**Supplied material**
+ + + + + + +

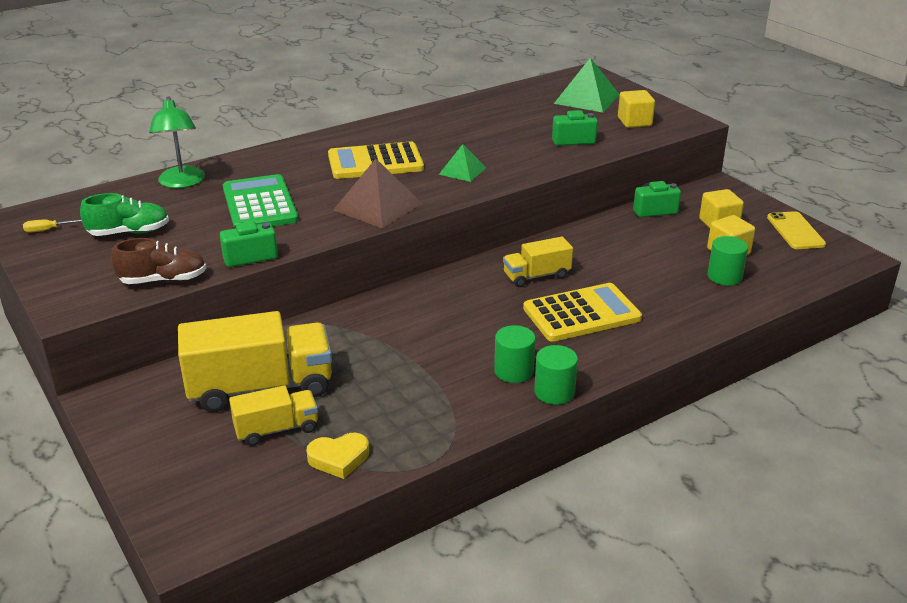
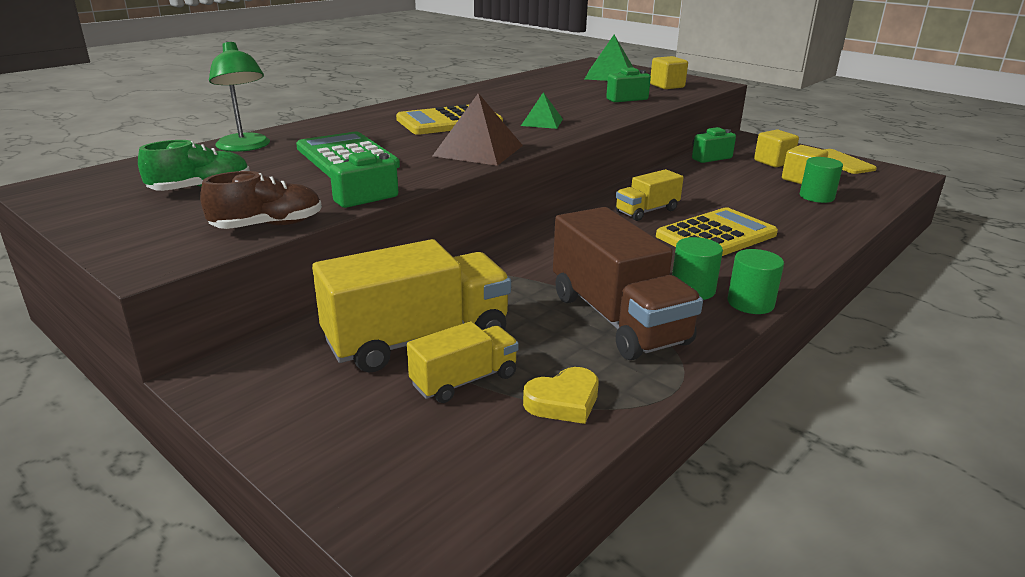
camera: 15 degrees left, 5 degrees down
(47, 230) = (91, 194): yellow screwdriver -> none
(428, 391) = (617, 319): none -> brown truck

+ + + + + + +

**Problem statement**
All the lines above are to be given again exactly as they read, with the pictures removed.

**Completed exercise**
camera: 15 degrees left, 5 degrees down
(47, 230) = (91, 194): yellow screwdriver -> none
(428, 391) = (617, 319): none -> brown truck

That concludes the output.